-- Study material follows --

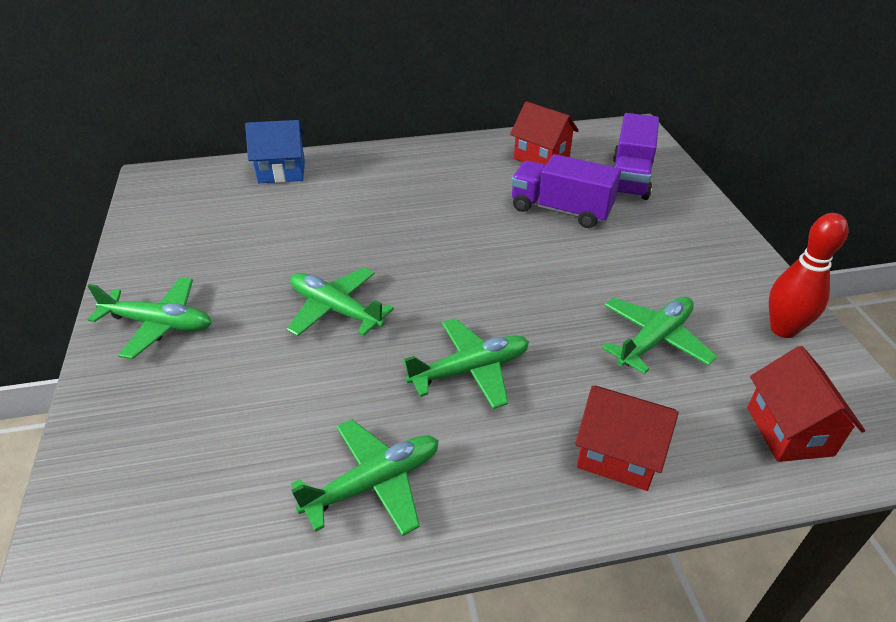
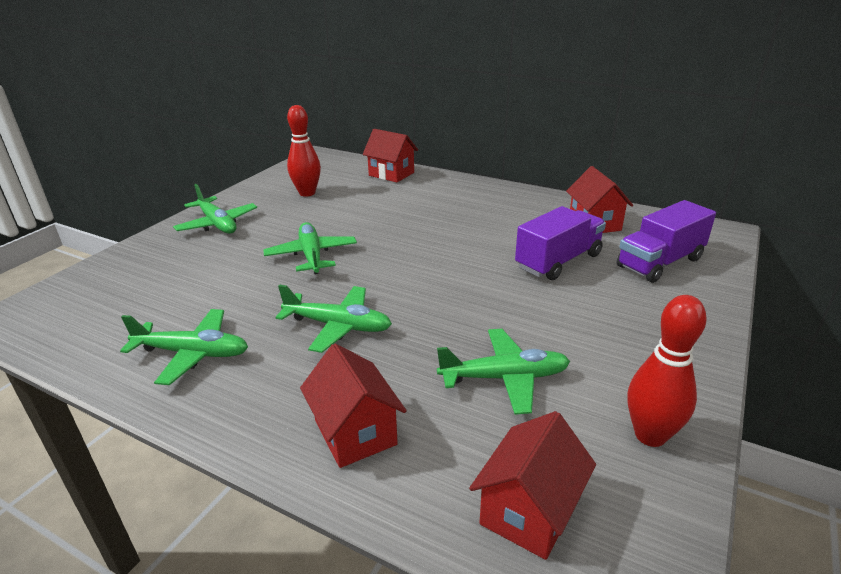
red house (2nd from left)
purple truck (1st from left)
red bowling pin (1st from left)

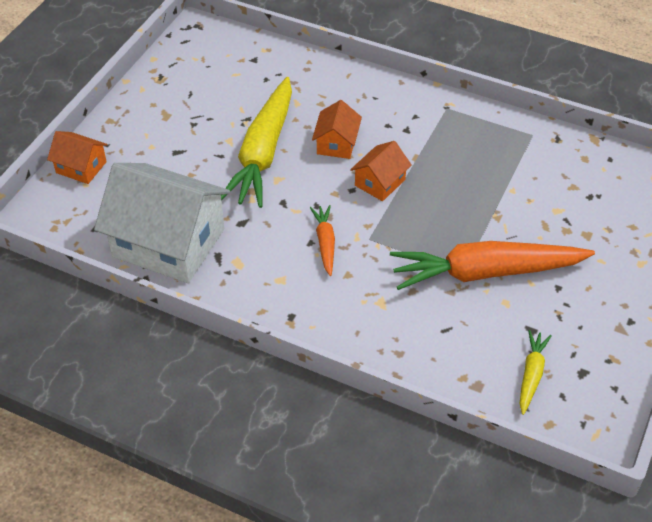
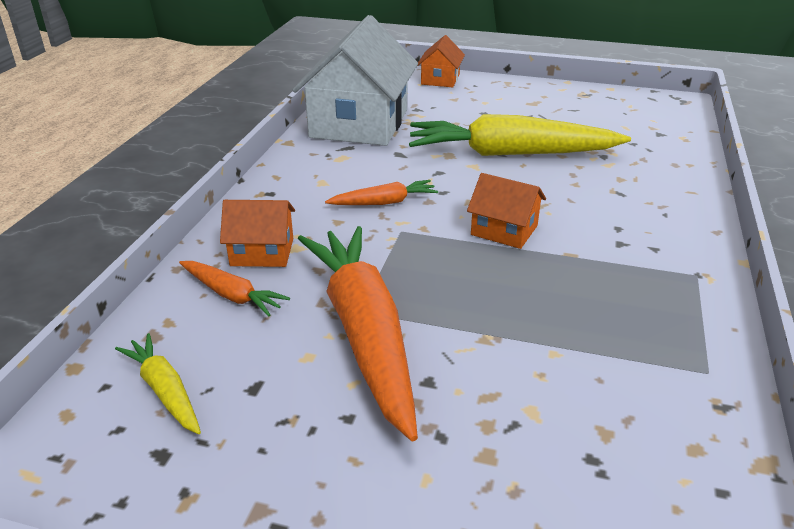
orange house (1st from left)
yellow carrot (1st from left)
orange carrot (1st from left)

-- Study material concluded --

Leave out the images and repeat the rest of the data word for word.

#### Task solution
red house (2nd from left)
purple truck (1st from left)
red bowling pin (1st from left)

orange house (1st from left)
yellow carrot (1st from left)
orange carrot (1st from left)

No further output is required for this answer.